| Exercise goal |
The required output is all lines below that contain the word "MOSI".

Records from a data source
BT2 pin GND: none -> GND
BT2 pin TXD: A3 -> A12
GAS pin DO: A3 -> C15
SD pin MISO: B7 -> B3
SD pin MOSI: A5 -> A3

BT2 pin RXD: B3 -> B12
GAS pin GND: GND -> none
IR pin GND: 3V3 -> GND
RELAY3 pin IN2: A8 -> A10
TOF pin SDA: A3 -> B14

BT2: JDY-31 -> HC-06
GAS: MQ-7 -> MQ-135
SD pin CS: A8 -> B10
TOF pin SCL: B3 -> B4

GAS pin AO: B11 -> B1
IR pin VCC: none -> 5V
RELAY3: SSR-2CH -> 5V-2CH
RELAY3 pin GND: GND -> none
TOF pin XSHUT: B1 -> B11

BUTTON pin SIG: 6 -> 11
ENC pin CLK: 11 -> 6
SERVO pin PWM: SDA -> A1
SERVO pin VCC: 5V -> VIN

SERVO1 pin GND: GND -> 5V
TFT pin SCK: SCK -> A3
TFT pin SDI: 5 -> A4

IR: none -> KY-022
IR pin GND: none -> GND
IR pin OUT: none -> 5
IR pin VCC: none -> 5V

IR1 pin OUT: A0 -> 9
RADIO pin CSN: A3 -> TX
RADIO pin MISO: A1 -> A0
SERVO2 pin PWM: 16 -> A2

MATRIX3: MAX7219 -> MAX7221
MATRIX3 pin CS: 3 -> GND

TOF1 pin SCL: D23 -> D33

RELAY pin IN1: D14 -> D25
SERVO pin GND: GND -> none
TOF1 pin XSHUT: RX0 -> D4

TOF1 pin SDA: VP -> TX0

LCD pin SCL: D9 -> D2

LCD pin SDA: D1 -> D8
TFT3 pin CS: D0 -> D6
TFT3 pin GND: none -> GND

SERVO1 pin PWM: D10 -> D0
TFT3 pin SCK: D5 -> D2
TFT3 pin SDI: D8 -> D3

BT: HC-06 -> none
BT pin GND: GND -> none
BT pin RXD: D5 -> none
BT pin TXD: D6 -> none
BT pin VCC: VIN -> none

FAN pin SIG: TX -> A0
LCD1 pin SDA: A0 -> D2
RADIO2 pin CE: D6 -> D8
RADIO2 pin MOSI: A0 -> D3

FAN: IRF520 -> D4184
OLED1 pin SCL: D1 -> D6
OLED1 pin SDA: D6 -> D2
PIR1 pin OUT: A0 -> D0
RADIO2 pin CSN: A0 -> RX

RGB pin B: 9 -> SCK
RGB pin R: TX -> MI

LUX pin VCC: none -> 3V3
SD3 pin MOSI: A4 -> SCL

| Written solution |
SD pin MOSI: A5 -> A3
RADIO2 pin MOSI: A0 -> D3
SD3 pin MOSI: A4 -> SCL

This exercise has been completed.